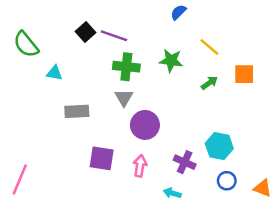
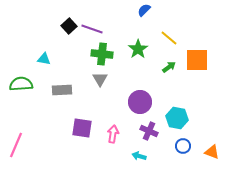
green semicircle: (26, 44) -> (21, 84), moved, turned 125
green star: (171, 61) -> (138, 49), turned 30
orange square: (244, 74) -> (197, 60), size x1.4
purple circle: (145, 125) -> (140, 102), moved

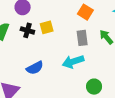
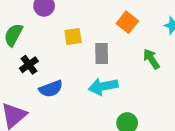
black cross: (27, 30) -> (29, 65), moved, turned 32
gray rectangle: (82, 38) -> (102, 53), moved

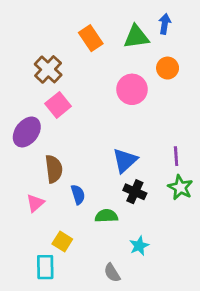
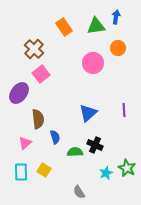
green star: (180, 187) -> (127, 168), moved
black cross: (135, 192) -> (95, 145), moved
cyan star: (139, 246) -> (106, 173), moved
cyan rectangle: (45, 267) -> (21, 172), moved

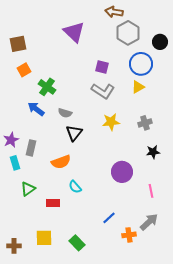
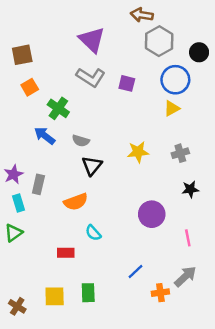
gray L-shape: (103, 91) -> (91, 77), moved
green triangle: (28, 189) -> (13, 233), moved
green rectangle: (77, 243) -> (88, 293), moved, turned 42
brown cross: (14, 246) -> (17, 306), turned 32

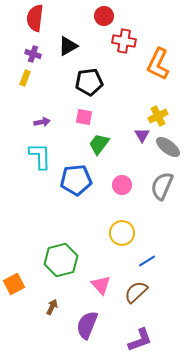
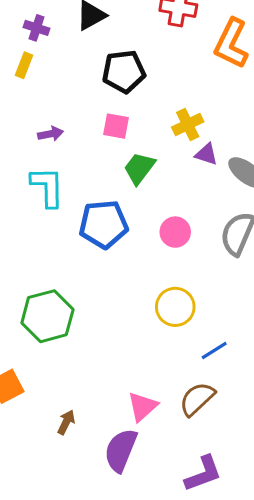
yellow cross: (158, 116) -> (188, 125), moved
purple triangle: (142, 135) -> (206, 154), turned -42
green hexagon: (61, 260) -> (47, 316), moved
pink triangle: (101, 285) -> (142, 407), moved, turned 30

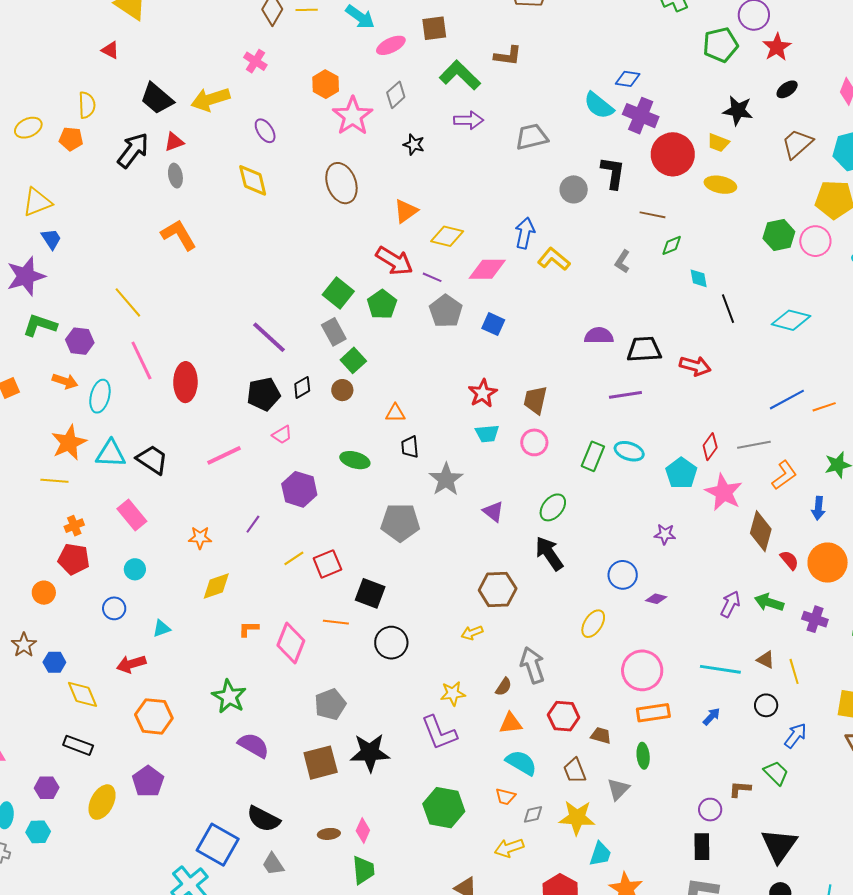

━━━━━━━━━━━━━━━━━━━━━━━━━━━━━━

◆ **Instructions for the task**
Copy every record above exactly as written, but leave out the pictures.

◆ **Response area**
green semicircle: (26, 44) -> (21, 84), moved, turned 125
green star: (171, 61) -> (138, 49), turned 30
orange square: (244, 74) -> (197, 60), size x1.4
purple circle: (145, 125) -> (140, 102), moved

black cross: (27, 30) -> (29, 65), moved, turned 32
gray rectangle: (82, 38) -> (102, 53), moved

green star: (180, 187) -> (127, 168), moved
black cross: (135, 192) -> (95, 145), moved
cyan star: (139, 246) -> (106, 173), moved
cyan rectangle: (45, 267) -> (21, 172), moved

gray L-shape: (103, 91) -> (91, 77), moved
green triangle: (28, 189) -> (13, 233), moved
green rectangle: (77, 243) -> (88, 293), moved, turned 42
brown cross: (14, 246) -> (17, 306), turned 32

yellow cross: (158, 116) -> (188, 125), moved
purple triangle: (142, 135) -> (206, 154), turned -42
green hexagon: (61, 260) -> (47, 316), moved
pink triangle: (101, 285) -> (142, 407), moved, turned 30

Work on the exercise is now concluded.